Top of MATERIAL PROVIDED

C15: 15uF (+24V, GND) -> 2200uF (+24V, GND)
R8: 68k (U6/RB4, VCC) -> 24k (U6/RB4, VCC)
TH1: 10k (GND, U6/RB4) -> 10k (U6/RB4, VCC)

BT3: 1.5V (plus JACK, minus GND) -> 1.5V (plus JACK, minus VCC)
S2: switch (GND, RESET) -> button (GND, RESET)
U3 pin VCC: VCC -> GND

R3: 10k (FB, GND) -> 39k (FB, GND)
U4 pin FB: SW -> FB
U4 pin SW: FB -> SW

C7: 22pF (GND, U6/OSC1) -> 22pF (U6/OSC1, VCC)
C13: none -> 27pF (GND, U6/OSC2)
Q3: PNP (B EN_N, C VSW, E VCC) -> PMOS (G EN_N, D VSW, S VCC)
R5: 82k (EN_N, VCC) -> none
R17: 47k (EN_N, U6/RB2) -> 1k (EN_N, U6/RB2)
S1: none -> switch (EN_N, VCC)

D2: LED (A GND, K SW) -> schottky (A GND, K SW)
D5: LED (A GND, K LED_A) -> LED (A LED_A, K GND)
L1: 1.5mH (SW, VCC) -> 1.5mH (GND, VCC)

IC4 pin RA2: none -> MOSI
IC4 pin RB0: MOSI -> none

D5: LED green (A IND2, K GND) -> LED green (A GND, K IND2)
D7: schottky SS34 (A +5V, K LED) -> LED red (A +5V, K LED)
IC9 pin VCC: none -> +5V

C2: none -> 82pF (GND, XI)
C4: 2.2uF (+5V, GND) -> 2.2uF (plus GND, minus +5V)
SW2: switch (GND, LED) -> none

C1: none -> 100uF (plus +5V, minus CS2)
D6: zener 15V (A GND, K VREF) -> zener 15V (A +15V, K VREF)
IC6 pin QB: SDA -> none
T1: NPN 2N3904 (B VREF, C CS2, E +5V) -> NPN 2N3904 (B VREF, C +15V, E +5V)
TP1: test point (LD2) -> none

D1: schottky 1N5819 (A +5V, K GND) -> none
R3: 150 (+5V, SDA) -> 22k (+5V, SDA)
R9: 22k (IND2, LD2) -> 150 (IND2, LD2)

Bottom of MATERIAL PROVIDED

## [EXERCISE GOAL]
Write down, word for word, the lines above from the one containing "S1: none -> switch (EN_N, VCC)" through the one containing "C4: 2.2uF (+5V, GND)", both ends included.

## [OUTPUT OF THE EXERCISE]
S1: none -> switch (EN_N, VCC)

D2: LED (A GND, K SW) -> schottky (A GND, K SW)
D5: LED (A GND, K LED_A) -> LED (A LED_A, K GND)
L1: 1.5mH (SW, VCC) -> 1.5mH (GND, VCC)

IC4 pin RA2: none -> MOSI
IC4 pin RB0: MOSI -> none

D5: LED green (A IND2, K GND) -> LED green (A GND, K IND2)
D7: schottky SS34 (A +5V, K LED) -> LED red (A +5V, K LED)
IC9 pin VCC: none -> +5V

C2: none -> 82pF (GND, XI)
C4: 2.2uF (+5V, GND) -> 2.2uF (plus GND, minus +5V)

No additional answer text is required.